Copy only the lines between the one containing "MIC3 pin OUT: A5 -> A2" and the end of the records, both included, leaving out pictures.

━━ Materials provided ━━

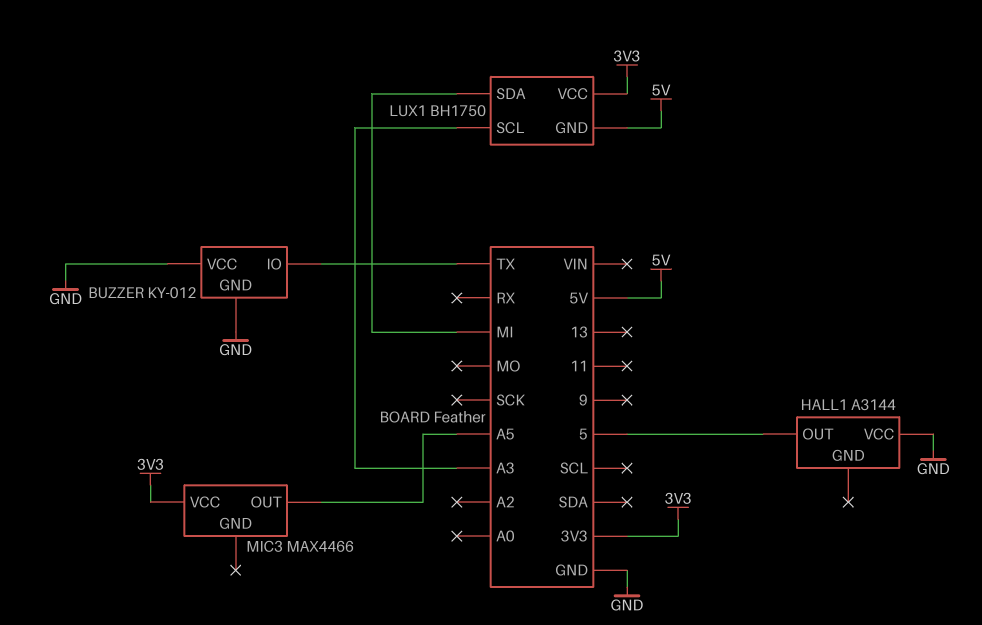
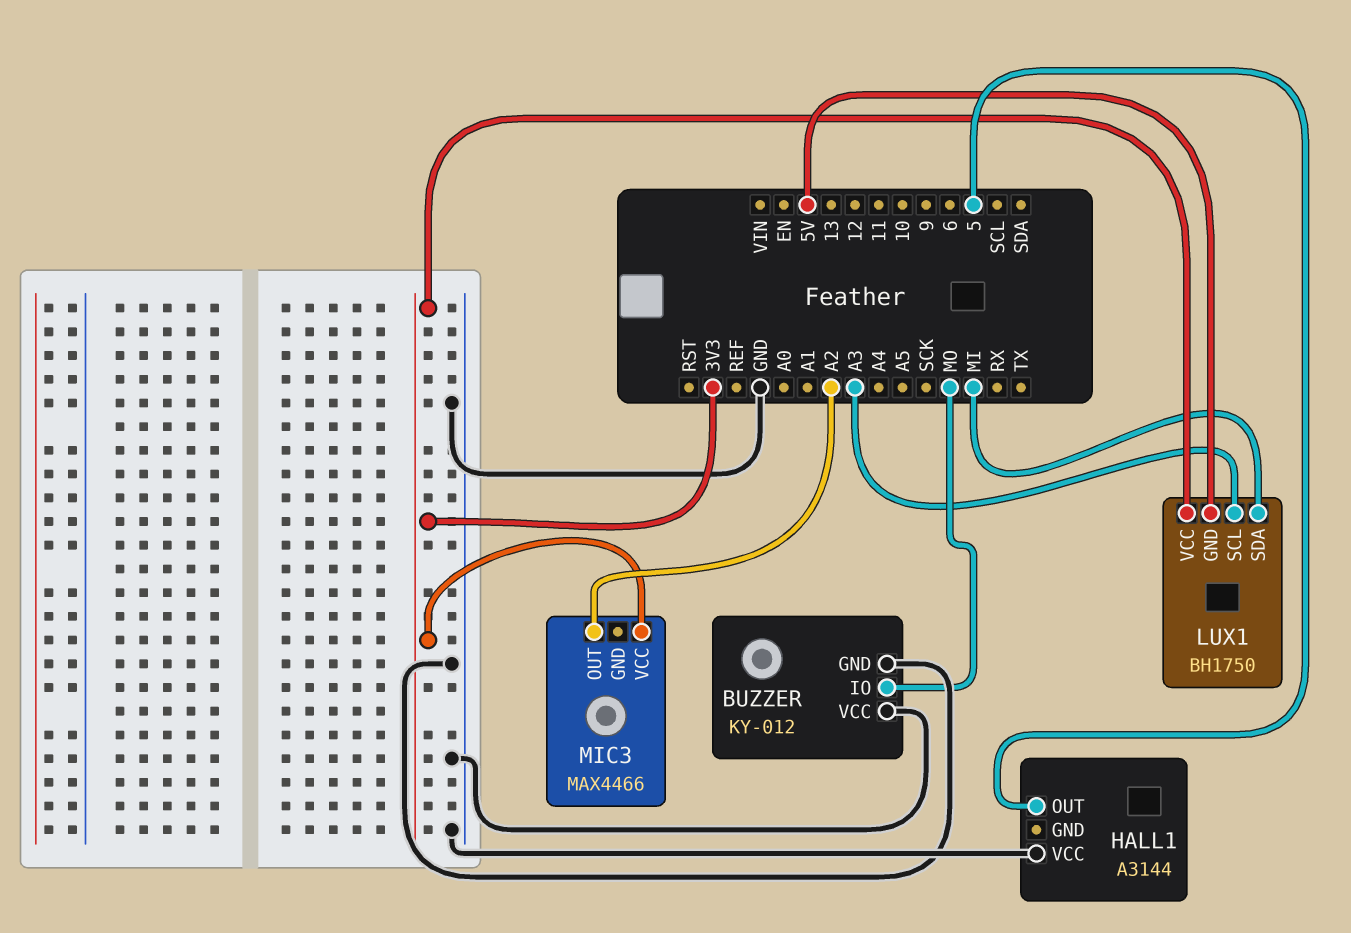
BUZZER pin IO: TX -> MO
MIC3 pin OUT: A5 -> A2

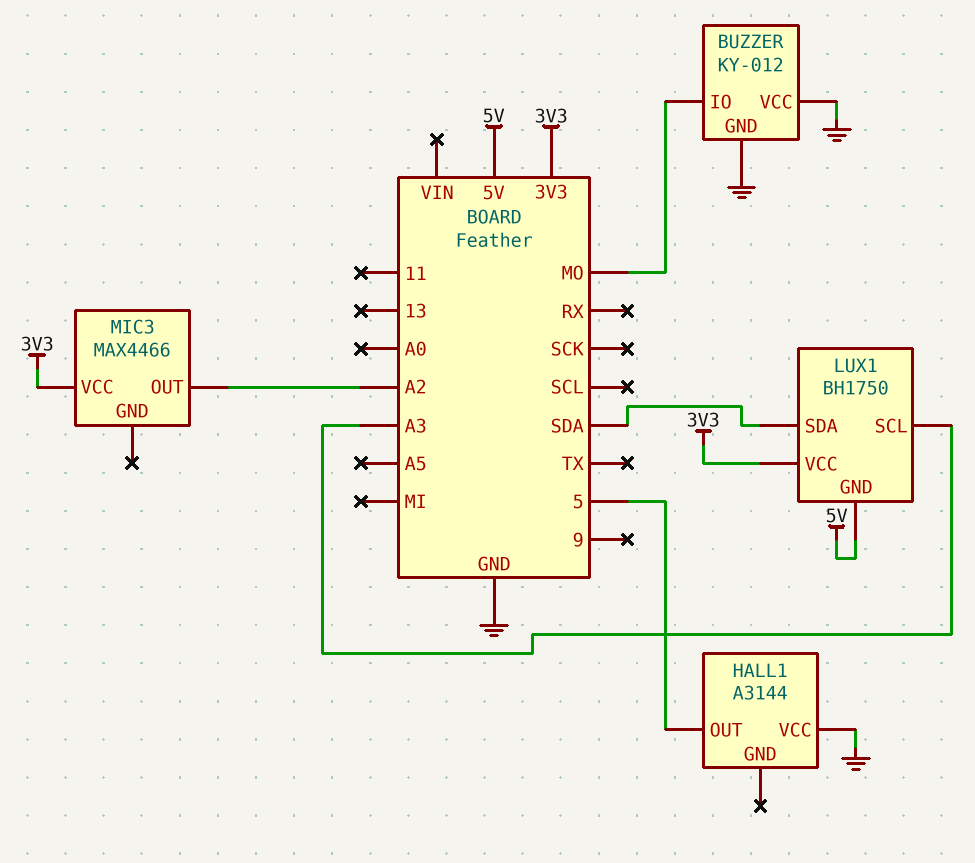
LUX1 pin SDA: MI -> SDA

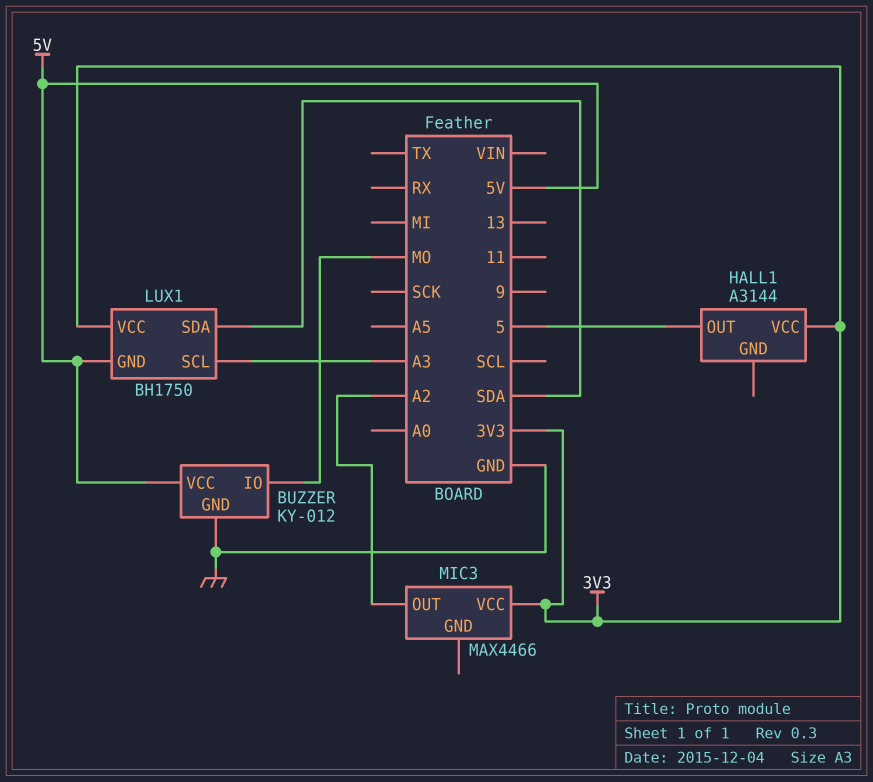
BUZZER pin VCC: GND -> 5V
HALL1 pin VCC: GND -> 3V3

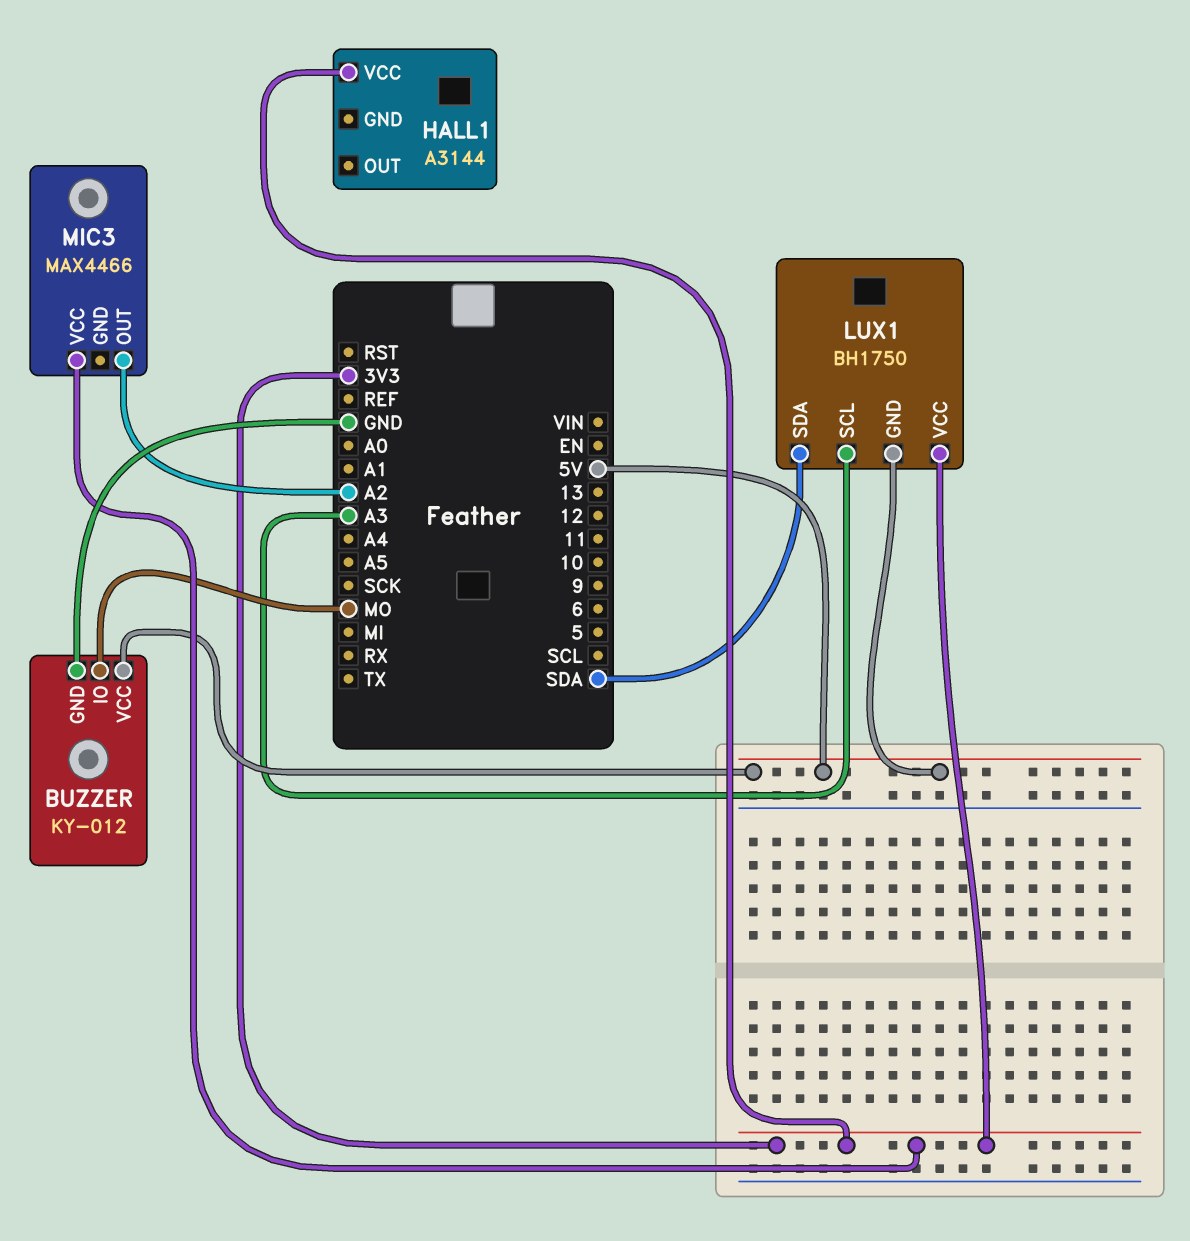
HALL1 pin OUT: 5 -> none

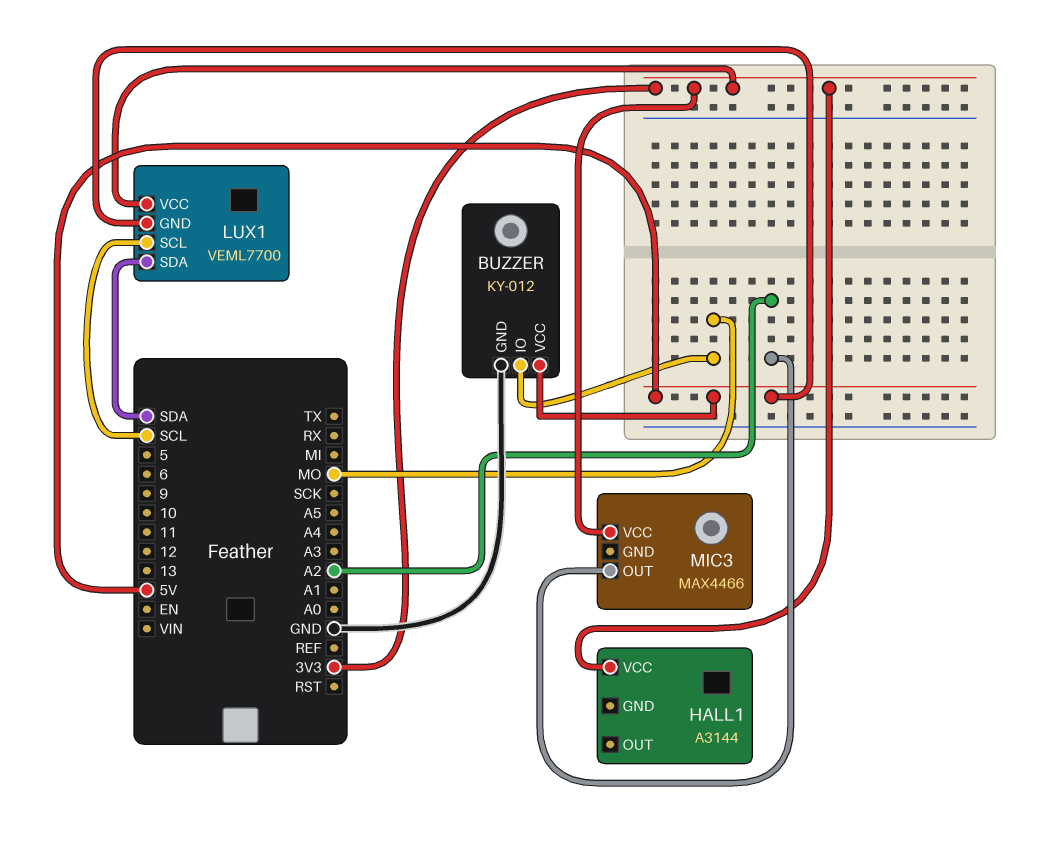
LUX1: BH1750 -> VEML7700
LUX1 pin SCL: A3 -> SCL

━━━

**Solution to the problem:**
MIC3 pin OUT: A5 -> A2

LUX1 pin SDA: MI -> SDA

BUZZER pin VCC: GND -> 5V
HALL1 pin VCC: GND -> 3V3

HALL1 pin OUT: 5 -> none

LUX1: BH1750 -> VEML7700
LUX1 pin SCL: A3 -> SCL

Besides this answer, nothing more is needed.